§ **DATA SUPPLIED**:
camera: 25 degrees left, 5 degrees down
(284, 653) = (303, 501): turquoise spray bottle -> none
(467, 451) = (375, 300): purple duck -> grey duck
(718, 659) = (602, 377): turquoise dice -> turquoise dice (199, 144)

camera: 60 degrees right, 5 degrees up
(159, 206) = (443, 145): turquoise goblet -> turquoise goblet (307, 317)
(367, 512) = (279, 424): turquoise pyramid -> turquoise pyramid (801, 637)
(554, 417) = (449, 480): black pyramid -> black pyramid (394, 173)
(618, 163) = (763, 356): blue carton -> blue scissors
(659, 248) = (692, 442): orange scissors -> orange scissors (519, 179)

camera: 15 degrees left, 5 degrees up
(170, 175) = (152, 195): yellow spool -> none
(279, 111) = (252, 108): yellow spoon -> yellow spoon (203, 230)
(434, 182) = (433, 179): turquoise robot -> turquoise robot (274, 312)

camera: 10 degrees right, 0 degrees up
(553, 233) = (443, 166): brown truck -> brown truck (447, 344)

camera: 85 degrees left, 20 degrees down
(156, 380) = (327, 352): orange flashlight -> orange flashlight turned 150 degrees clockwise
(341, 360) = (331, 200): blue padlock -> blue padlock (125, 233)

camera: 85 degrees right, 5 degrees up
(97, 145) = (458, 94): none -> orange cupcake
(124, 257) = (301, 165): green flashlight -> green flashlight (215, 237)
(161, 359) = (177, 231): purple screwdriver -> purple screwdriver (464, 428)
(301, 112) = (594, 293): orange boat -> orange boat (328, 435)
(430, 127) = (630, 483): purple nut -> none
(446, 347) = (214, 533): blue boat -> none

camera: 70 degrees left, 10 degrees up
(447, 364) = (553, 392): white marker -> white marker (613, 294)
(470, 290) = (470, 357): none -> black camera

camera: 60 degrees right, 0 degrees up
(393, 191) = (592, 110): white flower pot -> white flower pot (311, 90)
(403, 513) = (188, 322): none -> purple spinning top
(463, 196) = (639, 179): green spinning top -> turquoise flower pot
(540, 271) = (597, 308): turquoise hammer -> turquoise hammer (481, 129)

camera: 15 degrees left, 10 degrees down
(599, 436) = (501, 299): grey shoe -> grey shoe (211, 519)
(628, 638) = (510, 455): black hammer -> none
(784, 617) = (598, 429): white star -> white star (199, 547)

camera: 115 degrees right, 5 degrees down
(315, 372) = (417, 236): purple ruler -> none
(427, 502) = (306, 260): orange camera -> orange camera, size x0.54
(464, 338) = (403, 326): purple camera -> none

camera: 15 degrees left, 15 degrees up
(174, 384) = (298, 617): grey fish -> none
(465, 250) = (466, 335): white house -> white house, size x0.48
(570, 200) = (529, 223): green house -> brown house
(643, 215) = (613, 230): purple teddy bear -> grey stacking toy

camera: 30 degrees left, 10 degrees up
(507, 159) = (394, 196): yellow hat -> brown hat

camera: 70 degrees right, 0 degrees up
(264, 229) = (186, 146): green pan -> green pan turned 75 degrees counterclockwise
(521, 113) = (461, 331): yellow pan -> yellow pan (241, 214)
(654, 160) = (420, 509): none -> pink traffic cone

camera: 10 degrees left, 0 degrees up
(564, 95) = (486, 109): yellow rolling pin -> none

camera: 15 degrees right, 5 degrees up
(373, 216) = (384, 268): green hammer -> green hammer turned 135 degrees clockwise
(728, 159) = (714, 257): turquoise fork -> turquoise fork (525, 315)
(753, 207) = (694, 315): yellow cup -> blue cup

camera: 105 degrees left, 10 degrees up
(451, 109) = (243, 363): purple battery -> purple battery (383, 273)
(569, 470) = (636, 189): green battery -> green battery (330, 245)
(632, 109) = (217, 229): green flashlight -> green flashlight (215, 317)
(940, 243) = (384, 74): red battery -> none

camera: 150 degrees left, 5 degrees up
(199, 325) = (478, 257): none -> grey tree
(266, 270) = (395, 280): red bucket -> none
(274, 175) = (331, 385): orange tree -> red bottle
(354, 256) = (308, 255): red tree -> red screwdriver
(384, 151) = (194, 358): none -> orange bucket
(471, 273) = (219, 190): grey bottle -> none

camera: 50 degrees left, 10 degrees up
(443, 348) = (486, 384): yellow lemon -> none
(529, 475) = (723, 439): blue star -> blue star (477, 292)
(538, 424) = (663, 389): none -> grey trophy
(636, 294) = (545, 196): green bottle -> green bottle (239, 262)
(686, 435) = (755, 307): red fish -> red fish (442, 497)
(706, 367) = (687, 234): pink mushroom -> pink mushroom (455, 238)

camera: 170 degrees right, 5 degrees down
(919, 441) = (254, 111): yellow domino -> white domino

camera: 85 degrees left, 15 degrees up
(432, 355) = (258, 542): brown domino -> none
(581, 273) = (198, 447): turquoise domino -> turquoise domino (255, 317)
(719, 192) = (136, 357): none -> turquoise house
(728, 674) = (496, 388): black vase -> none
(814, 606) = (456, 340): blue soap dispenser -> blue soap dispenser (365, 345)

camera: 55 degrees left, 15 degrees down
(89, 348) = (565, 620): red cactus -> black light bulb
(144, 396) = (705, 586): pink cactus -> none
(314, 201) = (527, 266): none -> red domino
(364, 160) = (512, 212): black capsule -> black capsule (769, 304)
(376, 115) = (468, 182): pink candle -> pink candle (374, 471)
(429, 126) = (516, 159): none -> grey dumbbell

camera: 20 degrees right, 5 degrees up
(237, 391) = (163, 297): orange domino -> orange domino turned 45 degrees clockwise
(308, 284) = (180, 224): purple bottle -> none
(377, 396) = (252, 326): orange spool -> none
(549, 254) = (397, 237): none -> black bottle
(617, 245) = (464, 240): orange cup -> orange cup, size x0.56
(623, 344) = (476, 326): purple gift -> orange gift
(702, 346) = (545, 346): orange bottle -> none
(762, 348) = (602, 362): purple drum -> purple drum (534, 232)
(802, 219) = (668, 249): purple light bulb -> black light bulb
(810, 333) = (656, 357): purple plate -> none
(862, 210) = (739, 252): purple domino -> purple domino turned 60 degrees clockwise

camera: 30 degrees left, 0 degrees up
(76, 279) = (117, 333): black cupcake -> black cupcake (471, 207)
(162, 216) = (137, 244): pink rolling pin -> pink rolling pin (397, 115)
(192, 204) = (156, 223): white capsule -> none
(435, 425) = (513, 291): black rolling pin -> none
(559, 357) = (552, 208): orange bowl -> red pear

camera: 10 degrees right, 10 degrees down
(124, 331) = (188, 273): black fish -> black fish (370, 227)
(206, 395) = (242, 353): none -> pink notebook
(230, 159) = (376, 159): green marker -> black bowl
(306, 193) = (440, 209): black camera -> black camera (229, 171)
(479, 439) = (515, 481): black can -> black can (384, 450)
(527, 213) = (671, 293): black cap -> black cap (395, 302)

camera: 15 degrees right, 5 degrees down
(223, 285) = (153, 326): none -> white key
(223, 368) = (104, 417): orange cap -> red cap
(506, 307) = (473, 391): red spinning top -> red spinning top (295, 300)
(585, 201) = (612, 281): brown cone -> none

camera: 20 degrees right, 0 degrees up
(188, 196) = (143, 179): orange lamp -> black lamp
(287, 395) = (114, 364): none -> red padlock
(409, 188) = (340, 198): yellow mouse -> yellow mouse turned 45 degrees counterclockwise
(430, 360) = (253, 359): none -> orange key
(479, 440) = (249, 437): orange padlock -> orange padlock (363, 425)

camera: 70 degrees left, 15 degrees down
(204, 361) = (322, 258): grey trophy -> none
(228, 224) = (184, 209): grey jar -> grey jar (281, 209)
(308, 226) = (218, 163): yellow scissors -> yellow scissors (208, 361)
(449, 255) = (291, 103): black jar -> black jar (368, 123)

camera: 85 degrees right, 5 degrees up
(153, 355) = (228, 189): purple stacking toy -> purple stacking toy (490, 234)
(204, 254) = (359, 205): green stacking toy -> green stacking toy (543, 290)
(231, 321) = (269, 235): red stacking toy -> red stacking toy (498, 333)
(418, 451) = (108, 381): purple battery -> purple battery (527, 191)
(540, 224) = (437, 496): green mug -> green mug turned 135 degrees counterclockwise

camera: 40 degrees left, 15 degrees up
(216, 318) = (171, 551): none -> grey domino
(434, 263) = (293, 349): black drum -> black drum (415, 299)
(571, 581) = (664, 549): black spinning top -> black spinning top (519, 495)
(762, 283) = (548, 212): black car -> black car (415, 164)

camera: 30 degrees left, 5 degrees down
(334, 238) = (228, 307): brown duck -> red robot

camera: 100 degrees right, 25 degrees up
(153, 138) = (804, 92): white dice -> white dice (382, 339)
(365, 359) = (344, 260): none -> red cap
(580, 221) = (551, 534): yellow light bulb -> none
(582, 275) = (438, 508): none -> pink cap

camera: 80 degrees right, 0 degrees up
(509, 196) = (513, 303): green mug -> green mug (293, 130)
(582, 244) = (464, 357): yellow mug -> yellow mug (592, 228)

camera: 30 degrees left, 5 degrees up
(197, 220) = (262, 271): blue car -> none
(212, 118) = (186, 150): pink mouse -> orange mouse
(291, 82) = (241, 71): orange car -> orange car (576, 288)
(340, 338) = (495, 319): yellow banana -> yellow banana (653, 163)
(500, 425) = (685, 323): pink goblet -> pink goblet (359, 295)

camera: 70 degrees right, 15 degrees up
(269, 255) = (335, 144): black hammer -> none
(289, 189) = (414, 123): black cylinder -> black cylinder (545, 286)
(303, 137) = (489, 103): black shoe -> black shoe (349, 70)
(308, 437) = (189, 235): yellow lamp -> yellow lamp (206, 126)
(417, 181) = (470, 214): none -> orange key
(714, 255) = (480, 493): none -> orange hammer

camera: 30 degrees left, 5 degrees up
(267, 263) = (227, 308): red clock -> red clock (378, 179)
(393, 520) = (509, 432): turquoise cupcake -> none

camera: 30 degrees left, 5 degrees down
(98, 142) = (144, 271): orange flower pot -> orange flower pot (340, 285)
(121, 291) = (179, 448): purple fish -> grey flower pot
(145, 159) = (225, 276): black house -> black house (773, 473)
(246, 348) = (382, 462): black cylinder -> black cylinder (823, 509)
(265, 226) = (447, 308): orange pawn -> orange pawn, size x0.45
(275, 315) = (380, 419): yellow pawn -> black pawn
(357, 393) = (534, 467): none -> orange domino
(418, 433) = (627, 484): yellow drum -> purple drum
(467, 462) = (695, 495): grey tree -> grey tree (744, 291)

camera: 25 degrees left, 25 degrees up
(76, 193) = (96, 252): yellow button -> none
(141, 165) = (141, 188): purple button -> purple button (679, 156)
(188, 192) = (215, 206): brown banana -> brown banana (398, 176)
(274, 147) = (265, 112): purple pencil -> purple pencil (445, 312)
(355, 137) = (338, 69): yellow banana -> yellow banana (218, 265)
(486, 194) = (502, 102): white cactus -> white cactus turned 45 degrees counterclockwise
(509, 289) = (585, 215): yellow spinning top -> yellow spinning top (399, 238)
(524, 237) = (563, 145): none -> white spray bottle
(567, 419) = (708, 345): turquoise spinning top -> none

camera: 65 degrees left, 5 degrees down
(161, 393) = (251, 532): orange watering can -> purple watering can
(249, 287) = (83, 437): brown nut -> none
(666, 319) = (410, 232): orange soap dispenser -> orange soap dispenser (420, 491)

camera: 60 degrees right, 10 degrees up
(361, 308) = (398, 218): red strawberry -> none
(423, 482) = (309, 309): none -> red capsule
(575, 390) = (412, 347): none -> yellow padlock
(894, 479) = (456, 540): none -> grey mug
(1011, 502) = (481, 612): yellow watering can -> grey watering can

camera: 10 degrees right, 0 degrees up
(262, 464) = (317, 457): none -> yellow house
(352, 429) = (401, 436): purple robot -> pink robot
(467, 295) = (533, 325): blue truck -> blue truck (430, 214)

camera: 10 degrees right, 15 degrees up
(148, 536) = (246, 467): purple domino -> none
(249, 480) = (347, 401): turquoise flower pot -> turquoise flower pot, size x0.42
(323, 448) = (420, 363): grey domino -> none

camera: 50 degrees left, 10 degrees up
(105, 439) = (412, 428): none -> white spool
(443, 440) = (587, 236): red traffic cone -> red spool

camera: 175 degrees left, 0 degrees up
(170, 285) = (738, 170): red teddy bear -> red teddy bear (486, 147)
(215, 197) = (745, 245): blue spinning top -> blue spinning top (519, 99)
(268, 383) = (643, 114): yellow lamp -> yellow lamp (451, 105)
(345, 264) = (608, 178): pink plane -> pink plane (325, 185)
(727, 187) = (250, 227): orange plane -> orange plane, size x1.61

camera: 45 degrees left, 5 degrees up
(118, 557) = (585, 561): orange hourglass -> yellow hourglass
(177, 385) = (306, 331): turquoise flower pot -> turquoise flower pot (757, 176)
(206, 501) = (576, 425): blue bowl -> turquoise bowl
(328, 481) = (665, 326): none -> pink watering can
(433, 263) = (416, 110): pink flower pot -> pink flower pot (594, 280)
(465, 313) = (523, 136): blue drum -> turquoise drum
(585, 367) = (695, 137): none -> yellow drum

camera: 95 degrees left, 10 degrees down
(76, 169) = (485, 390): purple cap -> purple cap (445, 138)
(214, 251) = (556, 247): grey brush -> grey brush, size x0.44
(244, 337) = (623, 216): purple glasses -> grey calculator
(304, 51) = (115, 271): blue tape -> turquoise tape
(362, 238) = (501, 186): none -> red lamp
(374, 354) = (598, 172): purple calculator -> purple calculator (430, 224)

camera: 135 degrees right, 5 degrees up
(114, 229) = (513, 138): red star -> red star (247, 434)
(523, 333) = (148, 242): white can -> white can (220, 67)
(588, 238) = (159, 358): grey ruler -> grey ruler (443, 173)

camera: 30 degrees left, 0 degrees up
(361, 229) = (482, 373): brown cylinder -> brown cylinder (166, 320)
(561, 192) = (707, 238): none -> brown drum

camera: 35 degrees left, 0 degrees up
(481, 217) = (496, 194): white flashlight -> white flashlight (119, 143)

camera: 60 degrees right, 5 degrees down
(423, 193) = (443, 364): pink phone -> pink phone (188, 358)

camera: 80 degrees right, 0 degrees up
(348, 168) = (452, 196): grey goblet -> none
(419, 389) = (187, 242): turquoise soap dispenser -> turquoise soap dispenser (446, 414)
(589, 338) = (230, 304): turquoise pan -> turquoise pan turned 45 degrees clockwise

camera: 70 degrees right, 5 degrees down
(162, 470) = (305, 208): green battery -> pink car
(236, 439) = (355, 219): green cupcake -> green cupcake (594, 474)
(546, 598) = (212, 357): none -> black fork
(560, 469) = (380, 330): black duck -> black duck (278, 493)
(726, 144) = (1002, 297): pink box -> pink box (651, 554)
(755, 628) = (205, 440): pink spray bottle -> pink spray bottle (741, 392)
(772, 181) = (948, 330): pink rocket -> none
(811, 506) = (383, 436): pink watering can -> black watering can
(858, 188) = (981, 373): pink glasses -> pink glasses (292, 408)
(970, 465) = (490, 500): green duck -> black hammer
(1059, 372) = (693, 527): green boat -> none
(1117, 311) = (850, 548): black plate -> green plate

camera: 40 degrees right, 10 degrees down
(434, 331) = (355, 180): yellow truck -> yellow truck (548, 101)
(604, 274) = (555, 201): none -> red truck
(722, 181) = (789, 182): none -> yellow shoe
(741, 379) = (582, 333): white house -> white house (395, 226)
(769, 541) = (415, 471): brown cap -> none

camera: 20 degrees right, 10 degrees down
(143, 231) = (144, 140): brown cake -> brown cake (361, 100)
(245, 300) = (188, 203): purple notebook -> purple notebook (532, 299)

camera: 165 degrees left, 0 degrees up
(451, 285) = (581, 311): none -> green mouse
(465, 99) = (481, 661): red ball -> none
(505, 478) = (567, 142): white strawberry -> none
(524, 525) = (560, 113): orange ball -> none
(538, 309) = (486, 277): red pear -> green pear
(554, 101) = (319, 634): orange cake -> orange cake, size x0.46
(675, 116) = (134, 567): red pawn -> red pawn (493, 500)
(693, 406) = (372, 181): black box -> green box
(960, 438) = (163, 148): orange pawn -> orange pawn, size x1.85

§ **REQUIRED ACTION**:
Using the entries shown above, reproduce verbatim the lines from the line bearing "(262, 464) = (317, 457): none -> yellow house" to the line bearing "camera: 35 degrees left, 0 degrees up", inclusive.

§ **ANSWER SECTION**:
(262, 464) = (317, 457): none -> yellow house
(352, 429) = (401, 436): purple robot -> pink robot
(467, 295) = (533, 325): blue truck -> blue truck (430, 214)

camera: 10 degrees right, 15 degrees up
(148, 536) = (246, 467): purple domino -> none
(249, 480) = (347, 401): turquoise flower pot -> turquoise flower pot, size x0.42
(323, 448) = (420, 363): grey domino -> none

camera: 50 degrees left, 10 degrees up
(105, 439) = (412, 428): none -> white spool
(443, 440) = (587, 236): red traffic cone -> red spool

camera: 175 degrees left, 0 degrees up
(170, 285) = (738, 170): red teddy bear -> red teddy bear (486, 147)
(215, 197) = (745, 245): blue spinning top -> blue spinning top (519, 99)
(268, 383) = (643, 114): yellow lamp -> yellow lamp (451, 105)
(345, 264) = (608, 178): pink plane -> pink plane (325, 185)
(727, 187) = (250, 227): orange plane -> orange plane, size x1.61

camera: 45 degrees left, 5 degrees up
(118, 557) = (585, 561): orange hourglass -> yellow hourglass
(177, 385) = (306, 331): turquoise flower pot -> turquoise flower pot (757, 176)
(206, 501) = (576, 425): blue bowl -> turquoise bowl
(328, 481) = (665, 326): none -> pink watering can
(433, 263) = (416, 110): pink flower pot -> pink flower pot (594, 280)
(465, 313) = (523, 136): blue drum -> turquoise drum
(585, 367) = (695, 137): none -> yellow drum

camera: 95 degrees left, 10 degrees down
(76, 169) = (485, 390): purple cap -> purple cap (445, 138)
(214, 251) = (556, 247): grey brush -> grey brush, size x0.44
(244, 337) = (623, 216): purple glasses -> grey calculator
(304, 51) = (115, 271): blue tape -> turquoise tape
(362, 238) = (501, 186): none -> red lamp
(374, 354) = (598, 172): purple calculator -> purple calculator (430, 224)

camera: 135 degrees right, 5 degrees up
(114, 229) = (513, 138): red star -> red star (247, 434)
(523, 333) = (148, 242): white can -> white can (220, 67)
(588, 238) = (159, 358): grey ruler -> grey ruler (443, 173)

camera: 30 degrees left, 0 degrees up
(361, 229) = (482, 373): brown cylinder -> brown cylinder (166, 320)
(561, 192) = (707, 238): none -> brown drum

camera: 35 degrees left, 0 degrees up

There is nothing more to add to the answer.